• [WHAT YOU HAVE TO DO]: Please repeat, exactly and without pictures, the lines of the entries below that run from the one containing "- move: purple pot 215 179 to 349 430" through the one containing "- replace: yellow".

Recorded data
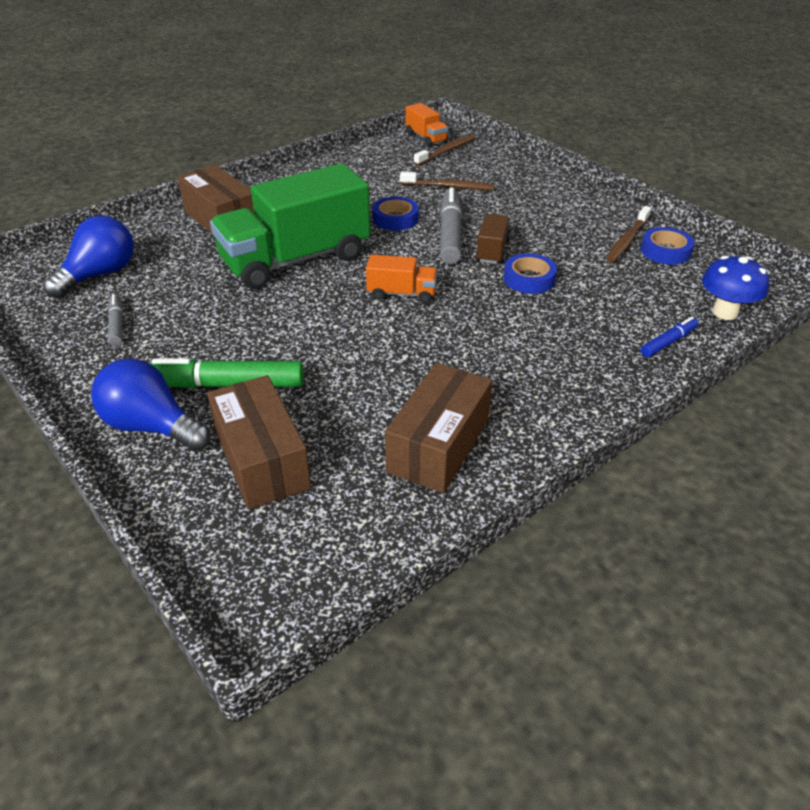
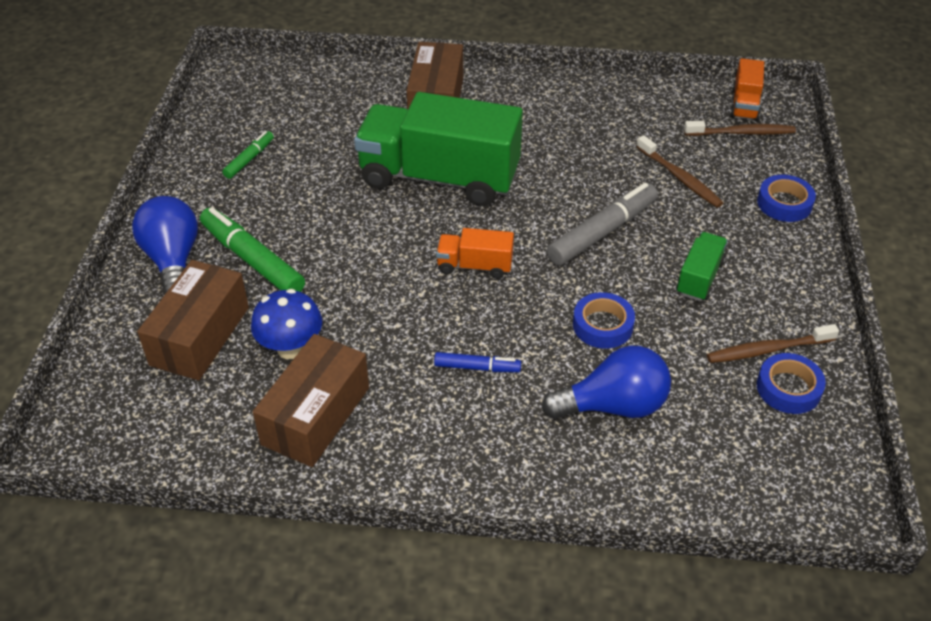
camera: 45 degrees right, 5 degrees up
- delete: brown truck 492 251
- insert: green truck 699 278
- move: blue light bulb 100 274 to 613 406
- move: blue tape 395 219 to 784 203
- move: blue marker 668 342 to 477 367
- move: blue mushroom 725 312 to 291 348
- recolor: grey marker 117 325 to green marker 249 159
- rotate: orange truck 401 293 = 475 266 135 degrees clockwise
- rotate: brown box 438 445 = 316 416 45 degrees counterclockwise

* * *

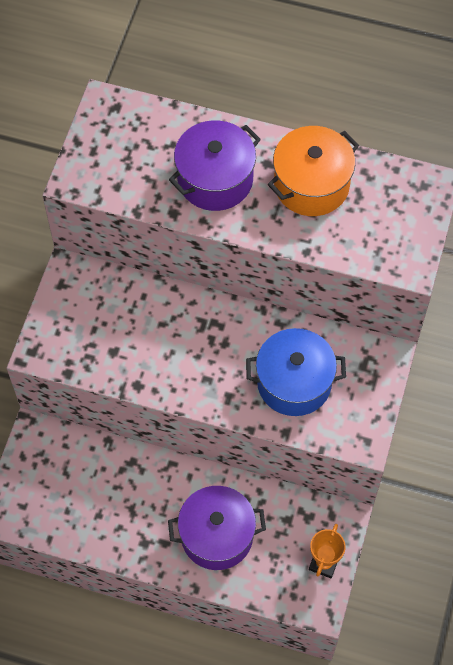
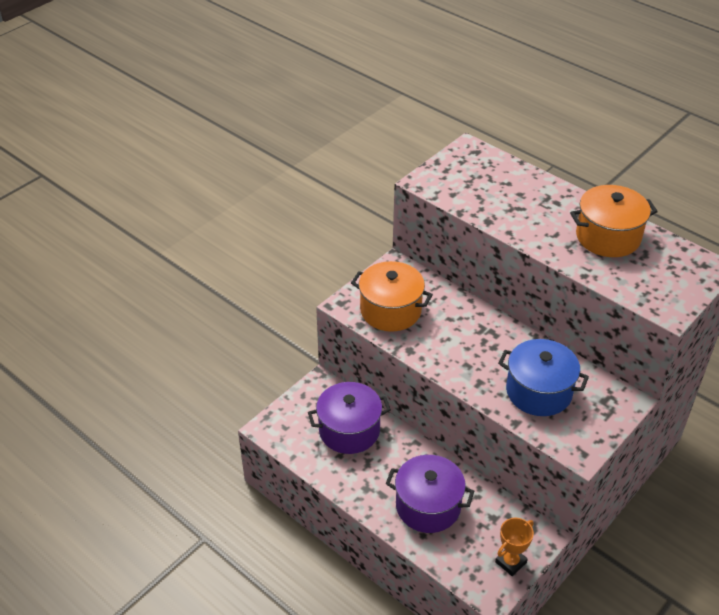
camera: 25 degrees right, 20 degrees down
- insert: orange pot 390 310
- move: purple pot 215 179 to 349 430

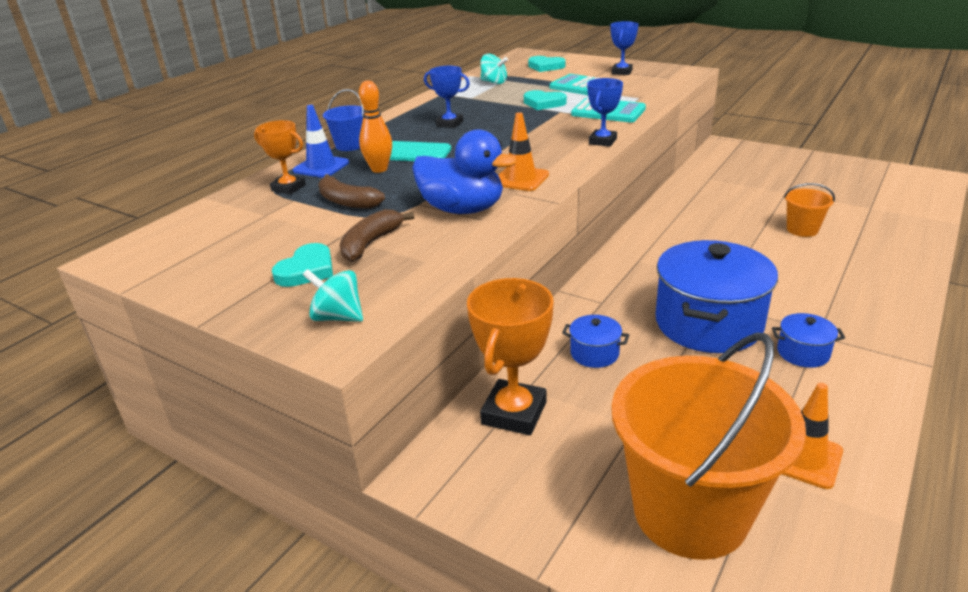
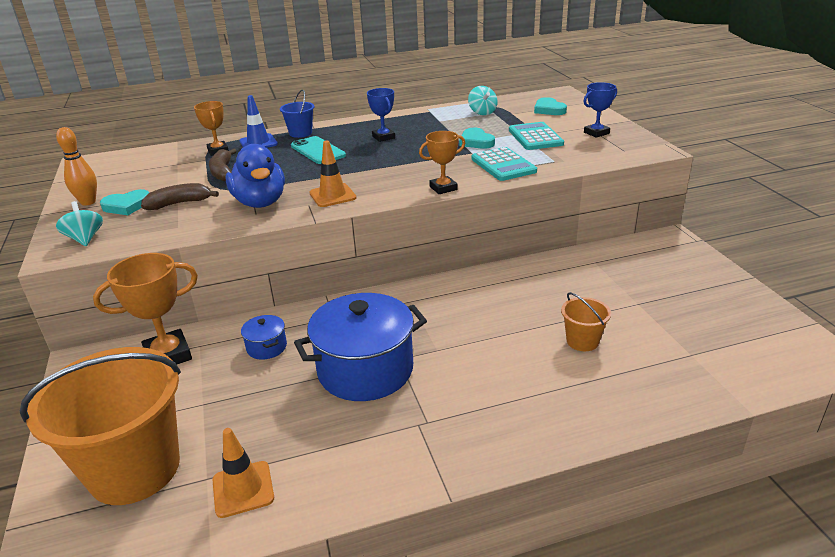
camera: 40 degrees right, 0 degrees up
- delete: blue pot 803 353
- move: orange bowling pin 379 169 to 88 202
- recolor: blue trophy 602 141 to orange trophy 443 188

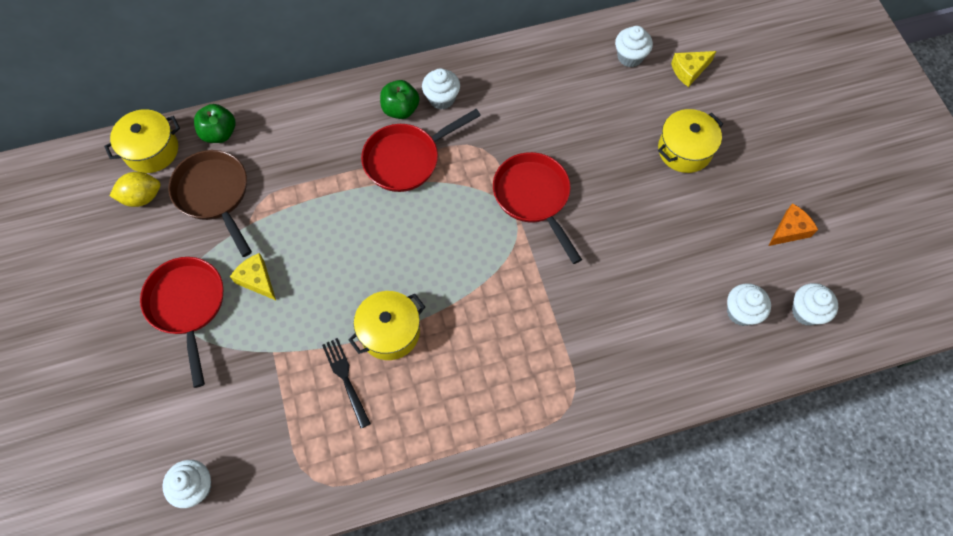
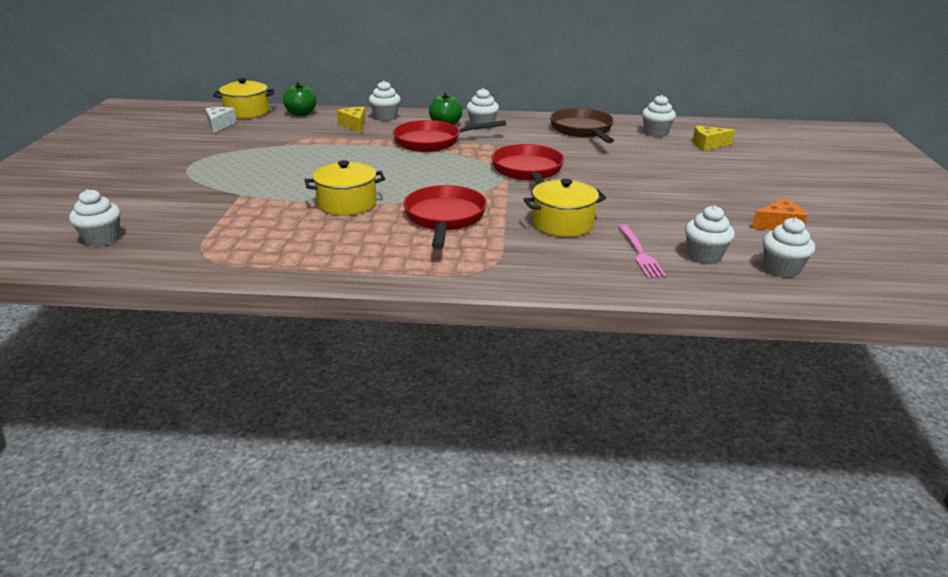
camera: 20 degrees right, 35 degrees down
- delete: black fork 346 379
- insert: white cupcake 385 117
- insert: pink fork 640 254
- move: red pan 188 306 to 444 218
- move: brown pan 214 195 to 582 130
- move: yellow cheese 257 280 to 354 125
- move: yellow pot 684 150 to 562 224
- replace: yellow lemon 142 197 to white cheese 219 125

• [COMPLETED TASK]:
- move: purple pot 215 179 to 349 430

camera: 40 degrees right, 0 degrees up
- delete: blue pot 803 353
- move: orange bowling pin 379 169 to 88 202
- recolor: blue trophy 602 141 to orange trophy 443 188

camera: 20 degrees right, 35 degrees down
- delete: black fork 346 379
- insert: white cupcake 385 117
- insert: pink fork 640 254
- move: red pan 188 306 to 444 218
- move: brown pan 214 195 to 582 130
- move: yellow cheese 257 280 to 354 125
- move: yellow pot 684 150 to 562 224
- replace: yellow lemon 142 197 to white cheese 219 125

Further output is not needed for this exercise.